#### Dataset entries

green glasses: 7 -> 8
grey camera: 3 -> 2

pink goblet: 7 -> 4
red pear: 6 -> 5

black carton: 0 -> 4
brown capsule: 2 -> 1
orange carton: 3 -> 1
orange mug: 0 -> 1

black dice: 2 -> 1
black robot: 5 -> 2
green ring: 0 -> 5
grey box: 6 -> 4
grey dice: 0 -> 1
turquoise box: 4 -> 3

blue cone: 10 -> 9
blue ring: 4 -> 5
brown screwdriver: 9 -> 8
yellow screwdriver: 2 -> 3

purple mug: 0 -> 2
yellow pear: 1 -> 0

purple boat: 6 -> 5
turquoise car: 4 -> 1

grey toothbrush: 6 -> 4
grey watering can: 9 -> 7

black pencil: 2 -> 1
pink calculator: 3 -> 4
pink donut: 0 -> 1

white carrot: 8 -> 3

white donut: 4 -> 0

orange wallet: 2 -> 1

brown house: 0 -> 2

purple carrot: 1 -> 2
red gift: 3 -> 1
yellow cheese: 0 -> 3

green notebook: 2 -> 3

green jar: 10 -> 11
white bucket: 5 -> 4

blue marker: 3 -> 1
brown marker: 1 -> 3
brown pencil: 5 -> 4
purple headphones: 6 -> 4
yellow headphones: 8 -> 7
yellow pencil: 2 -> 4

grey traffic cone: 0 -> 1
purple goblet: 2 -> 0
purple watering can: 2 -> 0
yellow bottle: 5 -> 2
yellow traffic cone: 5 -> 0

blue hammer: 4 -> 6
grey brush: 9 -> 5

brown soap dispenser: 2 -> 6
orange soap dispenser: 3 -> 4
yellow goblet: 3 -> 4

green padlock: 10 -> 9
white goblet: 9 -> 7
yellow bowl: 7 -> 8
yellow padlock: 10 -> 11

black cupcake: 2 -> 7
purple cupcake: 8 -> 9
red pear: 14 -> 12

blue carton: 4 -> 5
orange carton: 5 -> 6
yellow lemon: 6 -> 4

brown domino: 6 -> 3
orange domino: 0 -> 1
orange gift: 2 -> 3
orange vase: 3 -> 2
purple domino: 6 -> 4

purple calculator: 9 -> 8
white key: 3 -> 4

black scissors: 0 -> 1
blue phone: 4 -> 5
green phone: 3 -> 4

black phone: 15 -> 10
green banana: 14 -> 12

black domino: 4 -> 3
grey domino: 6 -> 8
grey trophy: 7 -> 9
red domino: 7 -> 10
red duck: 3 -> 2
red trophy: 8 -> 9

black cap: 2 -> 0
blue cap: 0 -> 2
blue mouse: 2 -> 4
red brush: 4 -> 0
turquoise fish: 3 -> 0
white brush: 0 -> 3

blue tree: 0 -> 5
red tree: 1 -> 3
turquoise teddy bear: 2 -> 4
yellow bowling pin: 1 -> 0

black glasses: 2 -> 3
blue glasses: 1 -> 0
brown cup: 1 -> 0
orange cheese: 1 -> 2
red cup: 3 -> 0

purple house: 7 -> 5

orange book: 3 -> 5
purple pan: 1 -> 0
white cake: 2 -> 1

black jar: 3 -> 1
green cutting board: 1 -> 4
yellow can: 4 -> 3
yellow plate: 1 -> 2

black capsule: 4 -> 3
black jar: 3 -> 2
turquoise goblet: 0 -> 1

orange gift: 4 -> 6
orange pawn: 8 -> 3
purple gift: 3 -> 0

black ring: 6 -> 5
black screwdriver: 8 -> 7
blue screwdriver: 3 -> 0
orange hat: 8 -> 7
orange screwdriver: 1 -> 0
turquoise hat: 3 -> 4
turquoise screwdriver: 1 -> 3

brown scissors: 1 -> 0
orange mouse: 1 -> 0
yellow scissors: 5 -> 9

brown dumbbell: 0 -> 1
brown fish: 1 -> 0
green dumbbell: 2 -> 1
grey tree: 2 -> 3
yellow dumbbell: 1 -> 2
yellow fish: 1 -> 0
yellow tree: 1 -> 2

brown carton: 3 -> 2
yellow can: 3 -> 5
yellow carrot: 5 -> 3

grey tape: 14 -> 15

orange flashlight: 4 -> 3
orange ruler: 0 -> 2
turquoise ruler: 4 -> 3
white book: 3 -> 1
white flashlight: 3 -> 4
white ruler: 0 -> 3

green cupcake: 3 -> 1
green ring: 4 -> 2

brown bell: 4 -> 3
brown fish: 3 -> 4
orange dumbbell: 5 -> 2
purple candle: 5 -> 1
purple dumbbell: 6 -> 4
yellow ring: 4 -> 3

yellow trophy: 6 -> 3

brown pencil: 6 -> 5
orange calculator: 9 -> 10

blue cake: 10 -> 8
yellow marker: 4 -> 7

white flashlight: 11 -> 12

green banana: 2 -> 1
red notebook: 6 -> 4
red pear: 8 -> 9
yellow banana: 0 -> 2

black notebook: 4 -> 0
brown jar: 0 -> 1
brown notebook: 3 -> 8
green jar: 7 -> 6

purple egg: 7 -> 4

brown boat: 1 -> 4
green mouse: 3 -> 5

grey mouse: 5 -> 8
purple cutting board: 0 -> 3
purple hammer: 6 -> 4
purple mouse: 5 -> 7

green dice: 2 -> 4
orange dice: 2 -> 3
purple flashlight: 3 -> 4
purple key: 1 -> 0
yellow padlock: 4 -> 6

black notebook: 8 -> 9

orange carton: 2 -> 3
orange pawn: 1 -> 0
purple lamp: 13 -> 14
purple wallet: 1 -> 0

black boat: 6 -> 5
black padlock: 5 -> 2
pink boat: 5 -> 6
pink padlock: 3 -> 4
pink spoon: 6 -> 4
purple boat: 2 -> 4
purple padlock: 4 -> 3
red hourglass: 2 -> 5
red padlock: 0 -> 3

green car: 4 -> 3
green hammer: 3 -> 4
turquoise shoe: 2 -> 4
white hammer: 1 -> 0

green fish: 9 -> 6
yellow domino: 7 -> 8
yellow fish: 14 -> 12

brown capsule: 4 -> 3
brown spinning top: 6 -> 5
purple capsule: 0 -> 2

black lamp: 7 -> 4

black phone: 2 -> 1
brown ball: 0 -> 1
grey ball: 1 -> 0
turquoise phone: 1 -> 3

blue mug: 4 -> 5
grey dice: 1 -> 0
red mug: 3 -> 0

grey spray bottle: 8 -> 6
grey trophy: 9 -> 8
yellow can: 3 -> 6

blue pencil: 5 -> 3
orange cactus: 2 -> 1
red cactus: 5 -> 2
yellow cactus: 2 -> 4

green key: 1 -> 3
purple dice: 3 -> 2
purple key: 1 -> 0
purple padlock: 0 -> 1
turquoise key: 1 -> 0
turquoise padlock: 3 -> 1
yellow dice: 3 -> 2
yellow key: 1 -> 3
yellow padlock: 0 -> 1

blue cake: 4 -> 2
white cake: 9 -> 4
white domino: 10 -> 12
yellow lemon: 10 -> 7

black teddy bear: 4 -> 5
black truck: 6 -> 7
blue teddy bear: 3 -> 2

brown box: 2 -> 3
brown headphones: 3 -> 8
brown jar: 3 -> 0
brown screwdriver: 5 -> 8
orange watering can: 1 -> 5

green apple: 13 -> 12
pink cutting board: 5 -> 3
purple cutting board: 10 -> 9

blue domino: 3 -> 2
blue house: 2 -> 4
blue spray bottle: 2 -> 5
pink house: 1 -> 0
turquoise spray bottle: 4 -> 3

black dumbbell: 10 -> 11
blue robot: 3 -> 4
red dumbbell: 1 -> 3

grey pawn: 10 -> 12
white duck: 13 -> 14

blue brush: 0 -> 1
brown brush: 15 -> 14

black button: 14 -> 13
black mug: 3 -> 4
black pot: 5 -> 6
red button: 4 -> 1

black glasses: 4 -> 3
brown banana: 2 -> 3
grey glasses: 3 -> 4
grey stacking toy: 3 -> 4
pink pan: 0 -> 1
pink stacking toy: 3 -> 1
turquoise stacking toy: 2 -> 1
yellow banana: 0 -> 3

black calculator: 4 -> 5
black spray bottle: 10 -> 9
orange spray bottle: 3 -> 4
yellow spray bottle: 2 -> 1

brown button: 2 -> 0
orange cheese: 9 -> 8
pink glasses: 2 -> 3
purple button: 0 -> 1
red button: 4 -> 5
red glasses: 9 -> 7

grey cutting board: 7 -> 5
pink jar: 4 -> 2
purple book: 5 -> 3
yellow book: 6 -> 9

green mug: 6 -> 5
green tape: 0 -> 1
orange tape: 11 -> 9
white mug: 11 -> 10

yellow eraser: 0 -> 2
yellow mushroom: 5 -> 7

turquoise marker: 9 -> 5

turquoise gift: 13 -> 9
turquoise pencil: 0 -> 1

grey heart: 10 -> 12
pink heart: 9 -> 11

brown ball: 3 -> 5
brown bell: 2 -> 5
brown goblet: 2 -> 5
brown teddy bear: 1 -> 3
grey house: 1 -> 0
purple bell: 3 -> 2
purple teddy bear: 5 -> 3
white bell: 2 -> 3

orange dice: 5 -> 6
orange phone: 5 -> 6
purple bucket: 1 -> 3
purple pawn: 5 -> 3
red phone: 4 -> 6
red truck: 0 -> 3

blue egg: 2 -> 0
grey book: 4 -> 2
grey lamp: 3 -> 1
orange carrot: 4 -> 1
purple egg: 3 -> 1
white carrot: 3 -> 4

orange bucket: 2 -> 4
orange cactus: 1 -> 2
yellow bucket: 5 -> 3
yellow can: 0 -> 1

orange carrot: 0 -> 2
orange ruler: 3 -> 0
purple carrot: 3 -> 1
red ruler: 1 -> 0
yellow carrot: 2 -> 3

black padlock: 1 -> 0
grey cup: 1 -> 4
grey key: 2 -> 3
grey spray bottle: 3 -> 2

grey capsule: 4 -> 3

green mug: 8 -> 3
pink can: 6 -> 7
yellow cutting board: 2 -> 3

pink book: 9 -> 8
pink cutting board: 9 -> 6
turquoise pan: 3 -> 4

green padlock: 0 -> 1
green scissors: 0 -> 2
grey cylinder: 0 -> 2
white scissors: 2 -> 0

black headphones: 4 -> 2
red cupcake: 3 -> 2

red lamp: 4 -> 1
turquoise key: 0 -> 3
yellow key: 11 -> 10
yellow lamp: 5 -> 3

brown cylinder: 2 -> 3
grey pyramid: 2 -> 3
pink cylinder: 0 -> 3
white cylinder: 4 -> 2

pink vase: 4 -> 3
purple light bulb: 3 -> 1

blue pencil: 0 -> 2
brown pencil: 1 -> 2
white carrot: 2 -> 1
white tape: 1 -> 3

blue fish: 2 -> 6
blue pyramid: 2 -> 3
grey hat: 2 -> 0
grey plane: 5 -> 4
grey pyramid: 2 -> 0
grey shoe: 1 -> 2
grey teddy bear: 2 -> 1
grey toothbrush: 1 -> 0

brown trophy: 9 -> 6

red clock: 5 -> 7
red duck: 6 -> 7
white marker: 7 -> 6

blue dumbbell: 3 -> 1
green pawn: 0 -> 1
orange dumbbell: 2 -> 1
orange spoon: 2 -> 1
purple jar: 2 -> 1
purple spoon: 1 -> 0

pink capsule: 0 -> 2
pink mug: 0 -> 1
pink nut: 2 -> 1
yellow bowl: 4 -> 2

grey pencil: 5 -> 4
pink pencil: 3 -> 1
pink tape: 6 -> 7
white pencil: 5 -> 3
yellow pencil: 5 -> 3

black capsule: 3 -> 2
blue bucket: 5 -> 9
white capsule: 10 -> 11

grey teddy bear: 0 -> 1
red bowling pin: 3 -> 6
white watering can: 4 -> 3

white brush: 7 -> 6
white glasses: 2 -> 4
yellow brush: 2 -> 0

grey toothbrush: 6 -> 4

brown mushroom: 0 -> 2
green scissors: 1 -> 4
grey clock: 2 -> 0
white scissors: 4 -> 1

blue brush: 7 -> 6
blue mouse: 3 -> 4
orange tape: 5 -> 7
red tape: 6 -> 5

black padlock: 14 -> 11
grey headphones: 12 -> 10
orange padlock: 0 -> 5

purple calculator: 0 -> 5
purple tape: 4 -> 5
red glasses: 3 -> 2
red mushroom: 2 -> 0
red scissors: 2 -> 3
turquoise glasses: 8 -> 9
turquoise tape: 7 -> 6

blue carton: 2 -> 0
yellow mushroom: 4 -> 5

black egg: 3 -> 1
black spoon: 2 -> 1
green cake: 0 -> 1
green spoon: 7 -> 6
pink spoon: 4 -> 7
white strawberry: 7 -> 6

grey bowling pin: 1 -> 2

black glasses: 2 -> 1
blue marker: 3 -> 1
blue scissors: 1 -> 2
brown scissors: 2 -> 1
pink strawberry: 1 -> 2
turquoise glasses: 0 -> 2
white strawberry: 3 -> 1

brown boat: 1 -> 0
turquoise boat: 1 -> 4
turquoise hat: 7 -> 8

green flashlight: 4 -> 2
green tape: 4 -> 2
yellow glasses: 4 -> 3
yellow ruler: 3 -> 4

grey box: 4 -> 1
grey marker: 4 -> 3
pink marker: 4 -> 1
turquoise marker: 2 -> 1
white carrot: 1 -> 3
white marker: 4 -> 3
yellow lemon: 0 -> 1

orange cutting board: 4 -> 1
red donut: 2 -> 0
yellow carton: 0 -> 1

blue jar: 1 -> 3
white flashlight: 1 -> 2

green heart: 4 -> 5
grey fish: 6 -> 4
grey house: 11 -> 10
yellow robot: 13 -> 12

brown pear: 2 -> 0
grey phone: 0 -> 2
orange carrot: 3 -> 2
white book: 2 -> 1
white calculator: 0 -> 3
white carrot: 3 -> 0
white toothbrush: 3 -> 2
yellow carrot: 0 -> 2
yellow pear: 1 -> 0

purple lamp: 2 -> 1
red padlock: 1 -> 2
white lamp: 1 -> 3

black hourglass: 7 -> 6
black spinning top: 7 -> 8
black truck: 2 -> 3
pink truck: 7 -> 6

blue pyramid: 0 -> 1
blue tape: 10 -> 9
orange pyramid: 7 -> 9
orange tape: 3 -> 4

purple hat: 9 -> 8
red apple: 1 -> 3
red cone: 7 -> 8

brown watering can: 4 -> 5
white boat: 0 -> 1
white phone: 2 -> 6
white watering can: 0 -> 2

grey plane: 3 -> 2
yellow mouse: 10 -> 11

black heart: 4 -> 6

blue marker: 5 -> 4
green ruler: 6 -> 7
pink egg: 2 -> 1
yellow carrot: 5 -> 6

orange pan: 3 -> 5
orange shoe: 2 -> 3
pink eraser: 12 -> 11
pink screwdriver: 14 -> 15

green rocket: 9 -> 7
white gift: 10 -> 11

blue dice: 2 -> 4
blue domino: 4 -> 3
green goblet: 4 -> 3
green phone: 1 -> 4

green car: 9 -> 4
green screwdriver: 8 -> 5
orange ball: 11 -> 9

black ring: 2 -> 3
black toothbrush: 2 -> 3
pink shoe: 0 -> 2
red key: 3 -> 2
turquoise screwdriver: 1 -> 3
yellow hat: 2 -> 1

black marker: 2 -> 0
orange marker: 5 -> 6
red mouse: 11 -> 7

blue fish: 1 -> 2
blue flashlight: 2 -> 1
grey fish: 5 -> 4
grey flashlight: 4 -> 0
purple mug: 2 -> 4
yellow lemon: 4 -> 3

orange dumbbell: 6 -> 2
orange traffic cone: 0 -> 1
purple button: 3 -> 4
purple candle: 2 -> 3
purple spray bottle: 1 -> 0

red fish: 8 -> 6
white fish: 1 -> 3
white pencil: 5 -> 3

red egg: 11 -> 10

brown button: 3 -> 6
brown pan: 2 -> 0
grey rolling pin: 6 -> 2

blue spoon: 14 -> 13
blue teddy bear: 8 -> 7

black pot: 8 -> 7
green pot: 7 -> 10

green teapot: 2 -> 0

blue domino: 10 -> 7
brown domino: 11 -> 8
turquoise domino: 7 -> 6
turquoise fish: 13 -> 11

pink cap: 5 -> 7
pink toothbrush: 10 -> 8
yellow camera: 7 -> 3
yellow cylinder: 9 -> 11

########

◆ Your assignment ◆
What you return must be an exact retyping of the lines above starting at the line with "grey fish: 6 -> 4" and ending at the line with "red key: 3 -> 2", and nothing besides.

◆ Answer area ◆
grey fish: 6 -> 4
grey house: 11 -> 10
yellow robot: 13 -> 12

brown pear: 2 -> 0
grey phone: 0 -> 2
orange carrot: 3 -> 2
white book: 2 -> 1
white calculator: 0 -> 3
white carrot: 3 -> 0
white toothbrush: 3 -> 2
yellow carrot: 0 -> 2
yellow pear: 1 -> 0

purple lamp: 2 -> 1
red padlock: 1 -> 2
white lamp: 1 -> 3

black hourglass: 7 -> 6
black spinning top: 7 -> 8
black truck: 2 -> 3
pink truck: 7 -> 6

blue pyramid: 0 -> 1
blue tape: 10 -> 9
orange pyramid: 7 -> 9
orange tape: 3 -> 4

purple hat: 9 -> 8
red apple: 1 -> 3
red cone: 7 -> 8

brown watering can: 4 -> 5
white boat: 0 -> 1
white phone: 2 -> 6
white watering can: 0 -> 2

grey plane: 3 -> 2
yellow mouse: 10 -> 11

black heart: 4 -> 6

blue marker: 5 -> 4
green ruler: 6 -> 7
pink egg: 2 -> 1
yellow carrot: 5 -> 6

orange pan: 3 -> 5
orange shoe: 2 -> 3
pink eraser: 12 -> 11
pink screwdriver: 14 -> 15

green rocket: 9 -> 7
white gift: 10 -> 11

blue dice: 2 -> 4
blue domino: 4 -> 3
green goblet: 4 -> 3
green phone: 1 -> 4

green car: 9 -> 4
green screwdriver: 8 -> 5
orange ball: 11 -> 9

black ring: 2 -> 3
black toothbrush: 2 -> 3
pink shoe: 0 -> 2
red key: 3 -> 2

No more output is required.